__What you will do__.
Retype, exactly as they appear below, the lines between the line holding "before: zeszyt (turkusowy)" and the line holding "pos2: [154, 379]", both ends included.

Dataset extract Start Marker

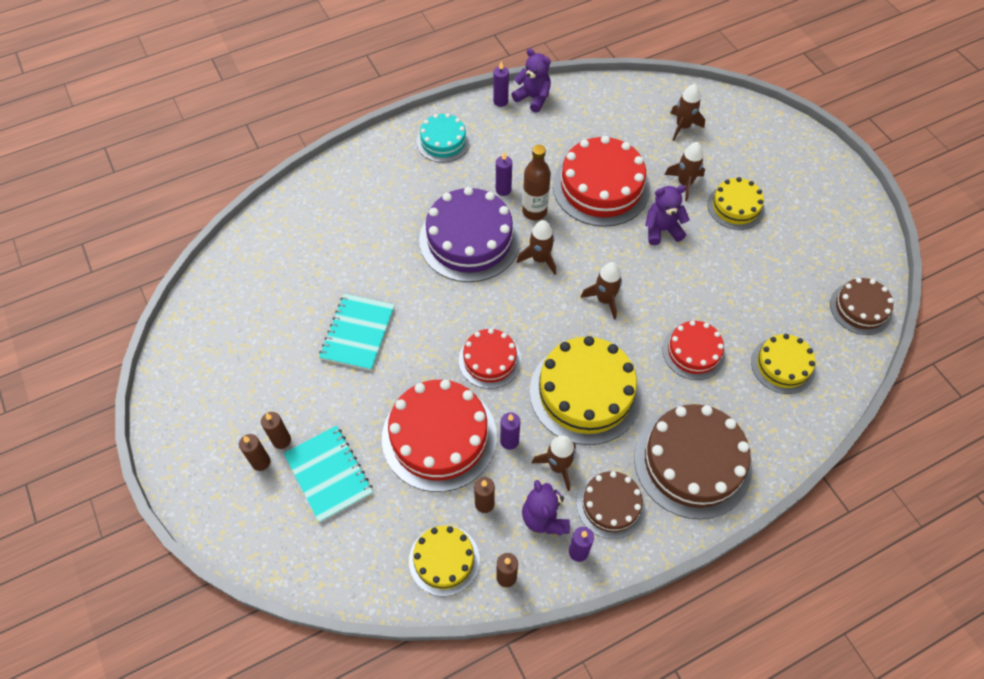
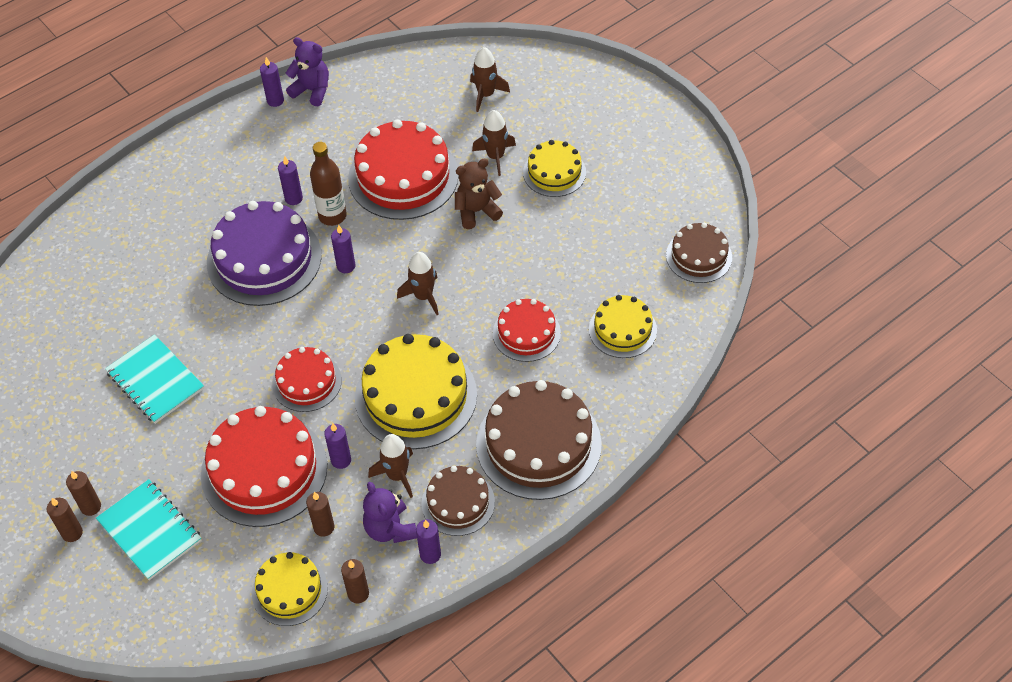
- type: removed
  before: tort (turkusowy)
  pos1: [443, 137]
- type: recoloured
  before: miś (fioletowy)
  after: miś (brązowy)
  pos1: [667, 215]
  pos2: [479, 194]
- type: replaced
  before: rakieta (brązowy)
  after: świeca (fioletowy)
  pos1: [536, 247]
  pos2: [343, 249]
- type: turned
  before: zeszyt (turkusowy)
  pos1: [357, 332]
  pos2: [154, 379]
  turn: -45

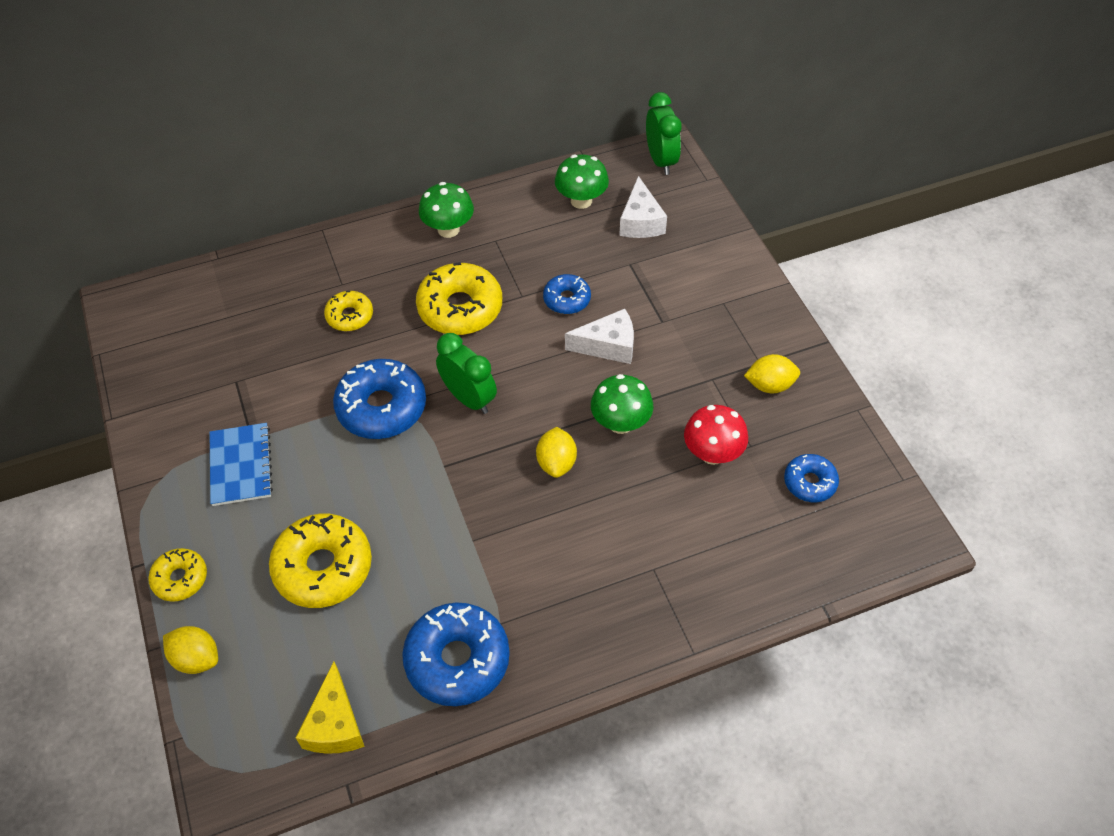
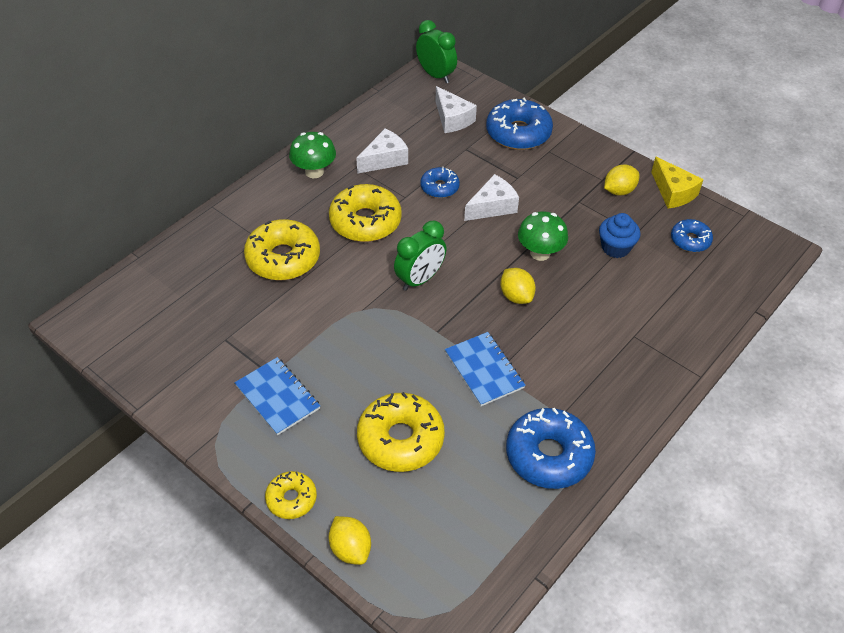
- type: removed
  before: grzyb (zielony)
  pos1: [582, 181]
- type: resized
  before: donut (żółty)
  pos1: [348, 311]
  pos2: [282, 249]
  scale: 1.79
- type: turned
  before: budzik (zielony)
  pos1: [466, 373]
  pos2: [420, 256]
  turn: 120
- type: moved
  before: donut (niebieski)
  pos1: [379, 399]
  pos2: [519, 123]
- type: replaced
  before: grzyb (czerwony)
  after: muffinka (niebieski)
  pos1: [716, 435]
  pos2: [620, 235]
- type: turned
  before: cytryna (żółty)
  pos1: [190, 650]
  pos2: [350, 540]
  turn: 60
- type: moved
  before: ser (żółty)
  pos1: [330, 707]
  pos2: [677, 183]
- type: added
  after: ser (biały)
  pos2: [382, 151]
- type: added
  after: zeszyt (niebieski)
  pos2: [485, 369]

Dataset extract End Marker

__Written solution__.
  before: zeszyt (turkusowy)
  pos1: [357, 332]
  pos2: [154, 379]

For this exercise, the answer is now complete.